RECORDED DATA Block Start
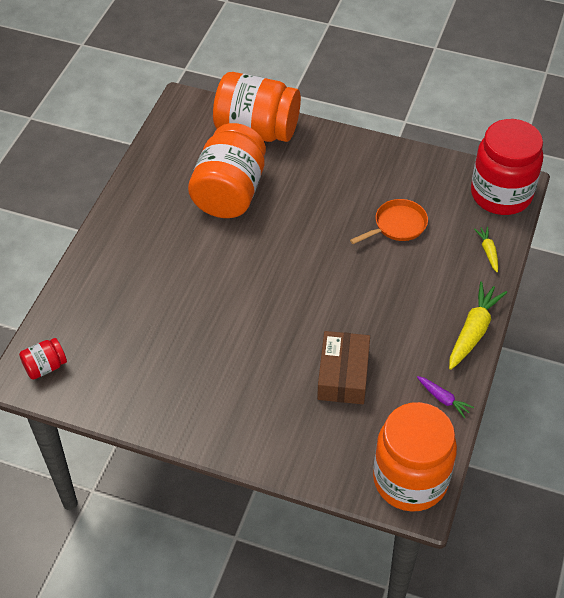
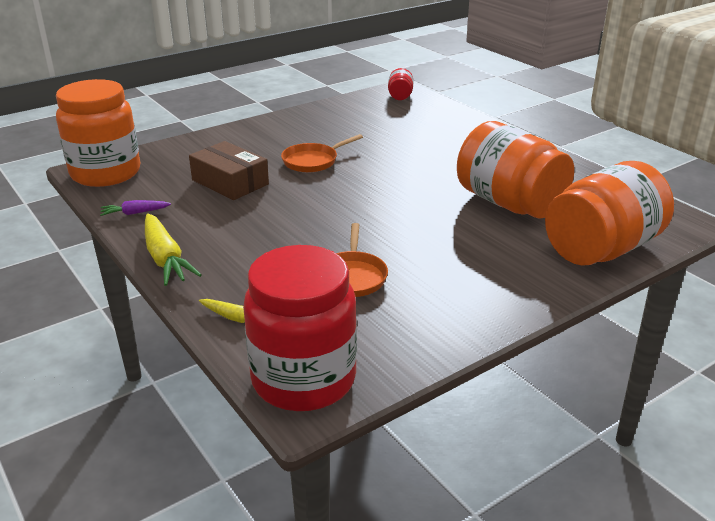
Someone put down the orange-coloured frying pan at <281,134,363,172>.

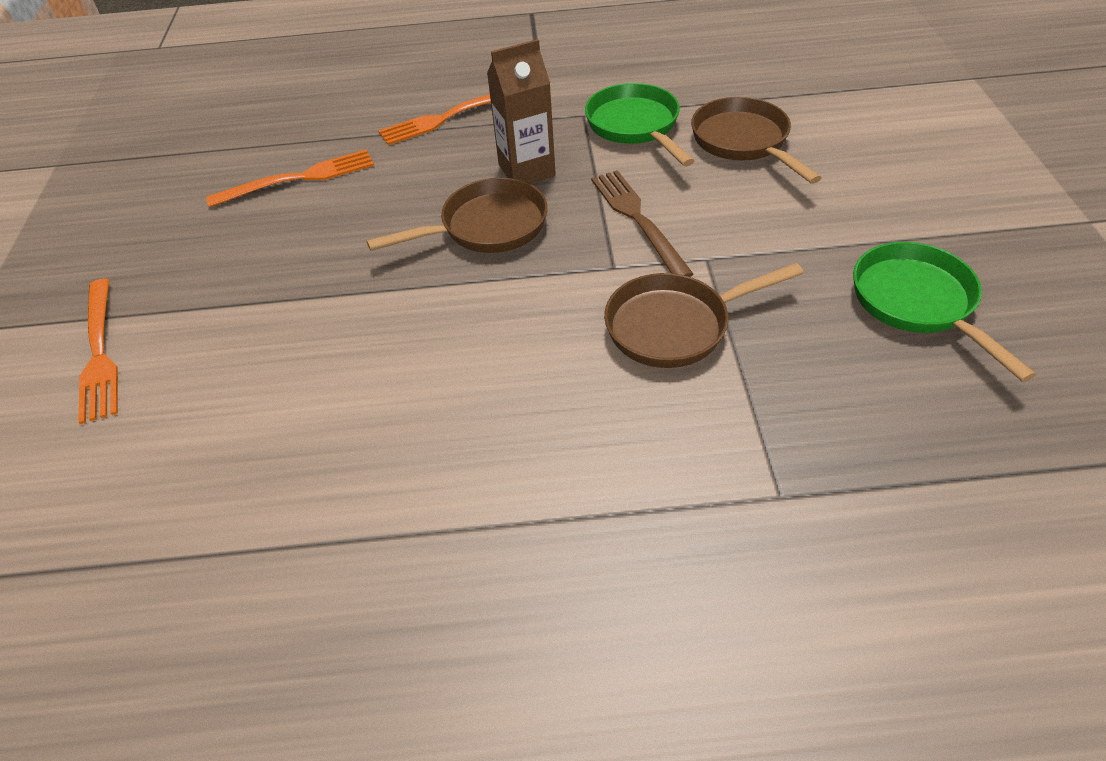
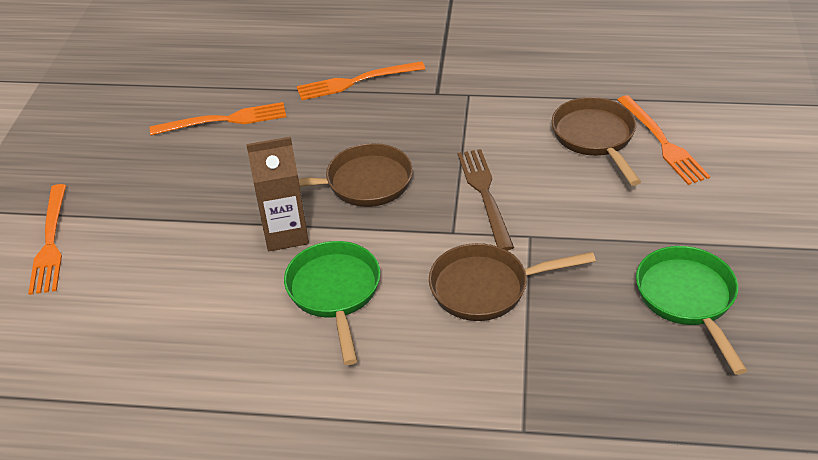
Someone carried the brown juice carton from <487,39,556,184> to <246,137,309,251>.
Someone carried the leaf-green frying pan from <585,83,694,166> to <284,241,381,365>.
Someone put down the orange-coloured dinner fork at <617,95,710,185>.

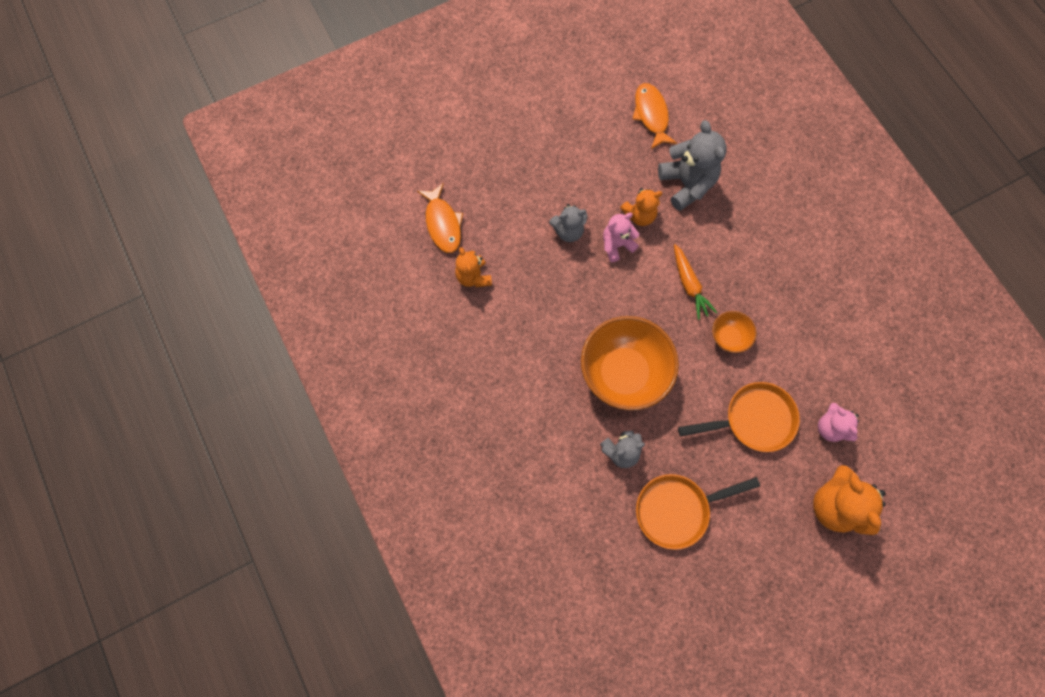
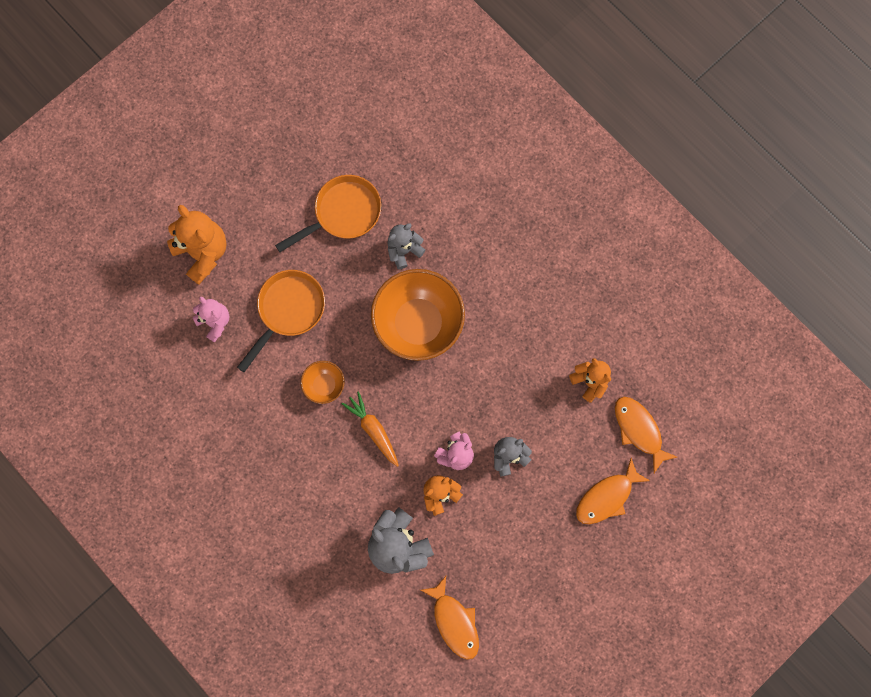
Someone rotated the orange-coloured frying pan at <678,382,800,452> by 150 degrees clockwise.
Someone put down the orange-coloured toy fish at <576,458,650,524>.

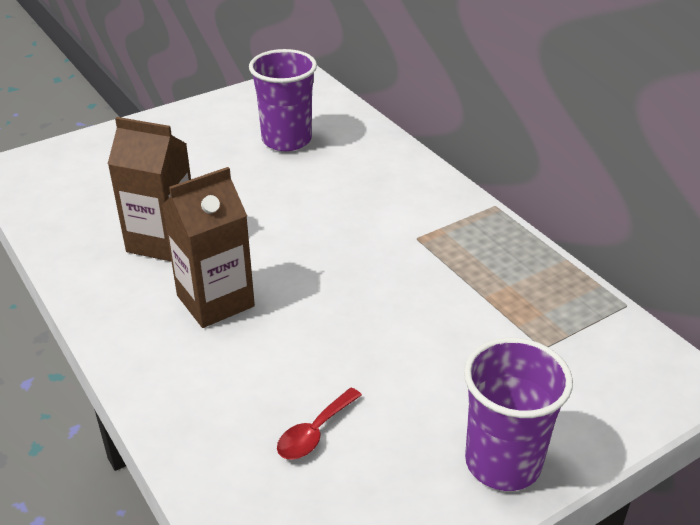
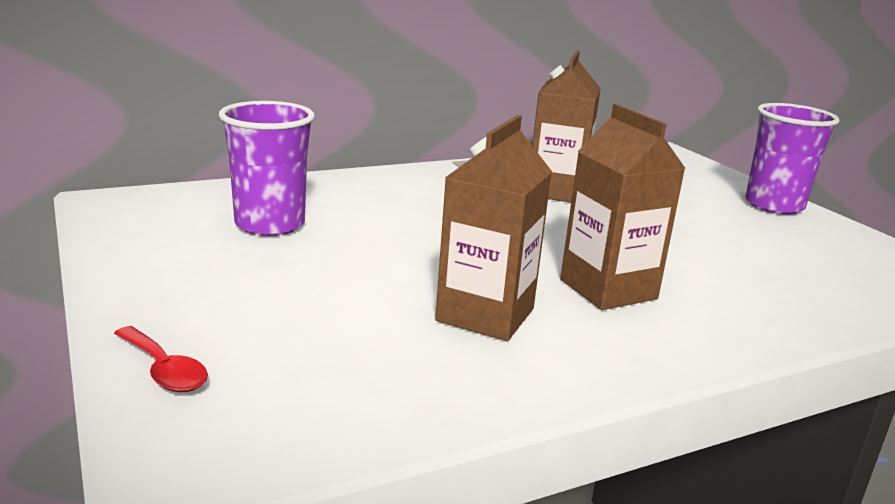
Someone carried the crimson spoon from <277,388,362,460> to <114,326,208,392>.
Someone put down the brown juice carton at <532,51,601,203>.

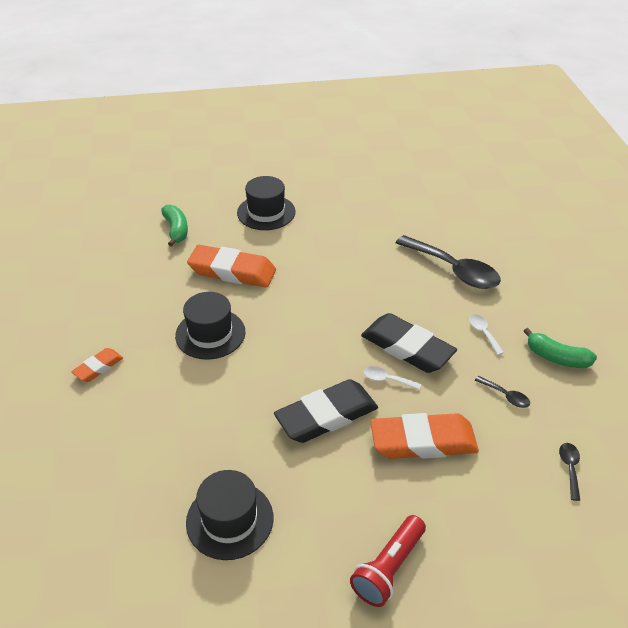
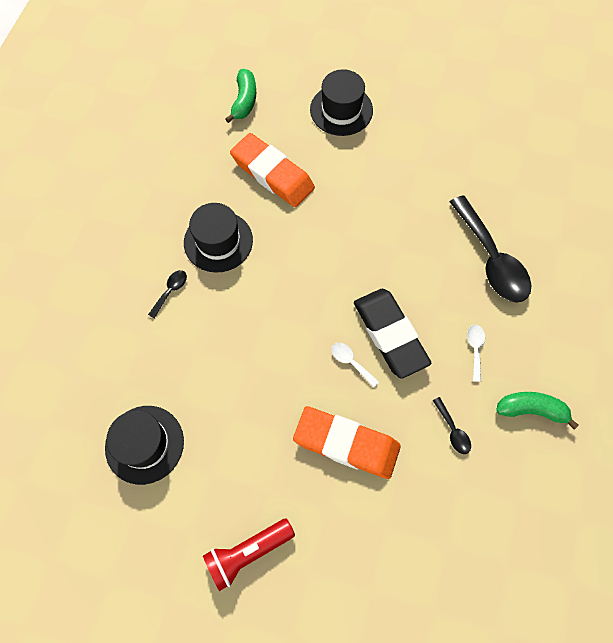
Someone carried the black spoon from <559,443,581,501> to <148,270,187,318>.
Someone rotated the leaf-green banana at <524,328,597,368> by 135 degrees clockwise.
Someone took away the orange-coloured eraser at <71,348,123,382>.
Someone took away the black eraser at <274,379,378,443>.

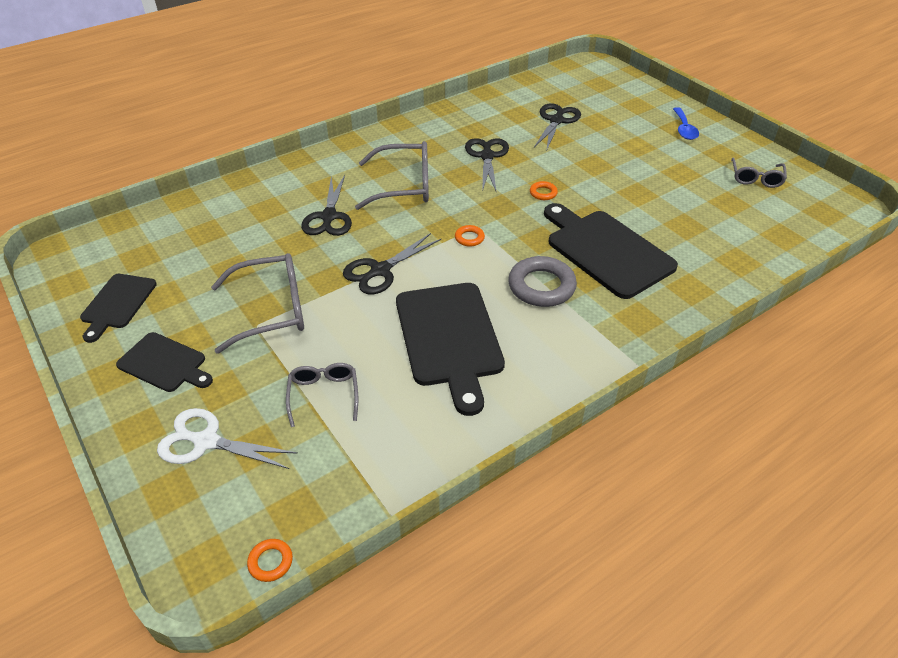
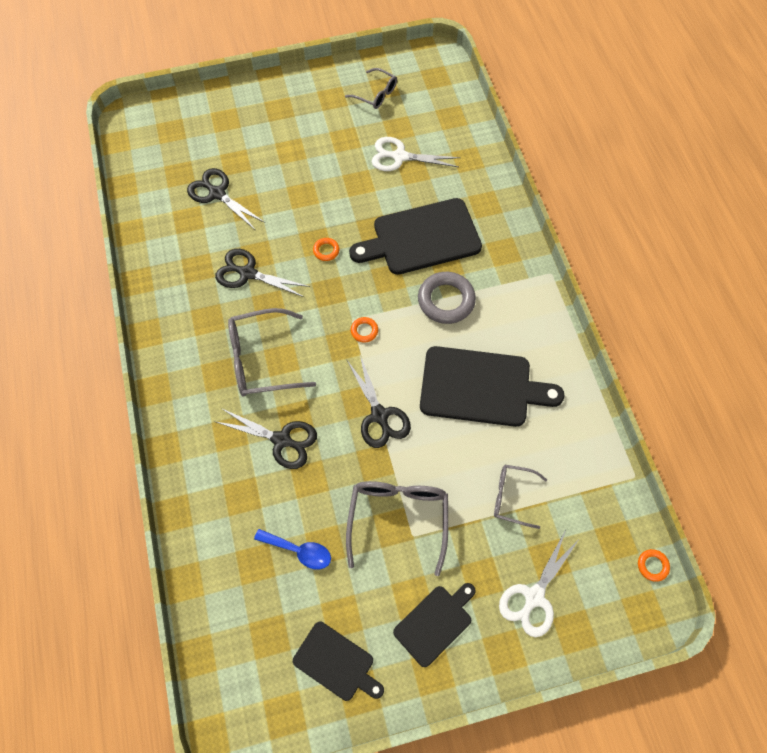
Someone rotated the grey glasses at <355,141,429,210> by 120 degrees counterclockwise.
Someone carried the cobalt spoon from <673,107,699,140> to <254,529,331,569>.
Someone put down the pure white scissors at <372,137,460,171>.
RECORDED DATA Block End
* YOUR TASK
Scan the data above; copy every line where "carried" appears.

* ANSWER SPACE
Someone carried the brown juice carton from <487,39,556,184> to <246,137,309,251>.
Someone carried the leaf-green frying pan from <585,83,694,166> to <284,241,381,365>.
Someone carried the crimson spoon from <277,388,362,460> to <114,326,208,392>.
Someone carried the black spoon from <559,443,581,501> to <148,270,187,318>.
Someone carried the cobalt spoon from <673,107,699,140> to <254,529,331,569>.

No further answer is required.